MATERIALS PROVIDED: Begin
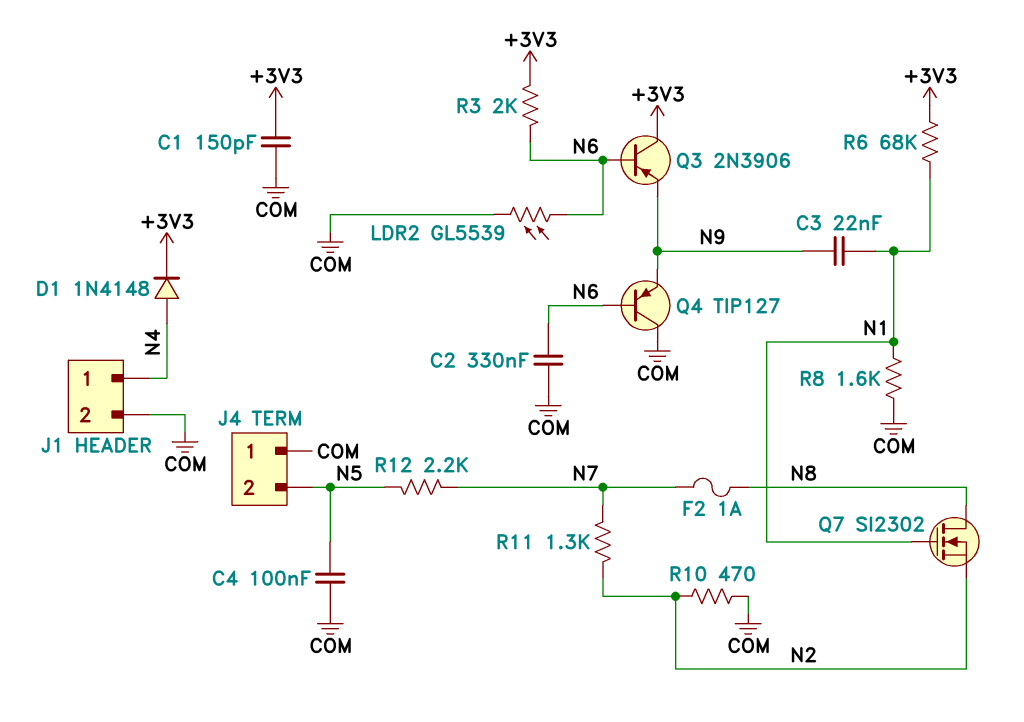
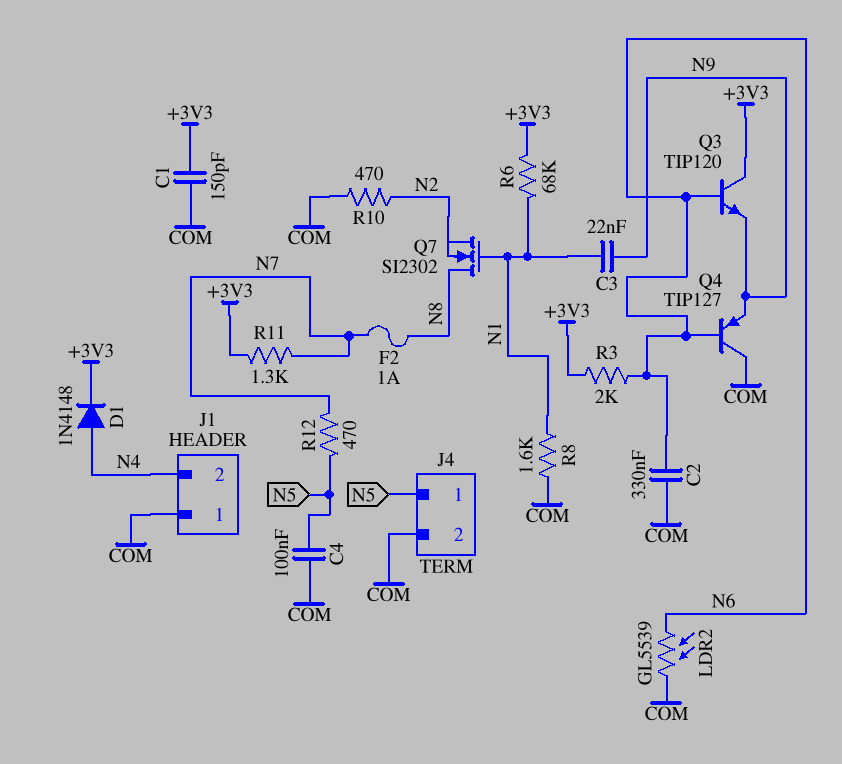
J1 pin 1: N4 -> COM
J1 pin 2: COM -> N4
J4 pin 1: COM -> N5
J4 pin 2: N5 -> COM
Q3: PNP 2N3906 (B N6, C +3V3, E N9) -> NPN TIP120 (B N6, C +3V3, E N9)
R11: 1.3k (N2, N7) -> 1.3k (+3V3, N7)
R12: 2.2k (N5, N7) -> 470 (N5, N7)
MATERIALS PROVIDED: End
In your copy, include no pictures, but reproduce all records exactly.

SOLVED EXERCISE
J1 pin 1: N4 -> COM
J1 pin 2: COM -> N4
J4 pin 1: COM -> N5
J4 pin 2: N5 -> COM
Q3: PNP 2N3906 (B N6, C +3V3, E N9) -> NPN TIP120 (B N6, C +3V3, E N9)
R11: 1.3k (N2, N7) -> 1.3k (+3V3, N7)
R12: 2.2k (N5, N7) -> 470 (N5, N7)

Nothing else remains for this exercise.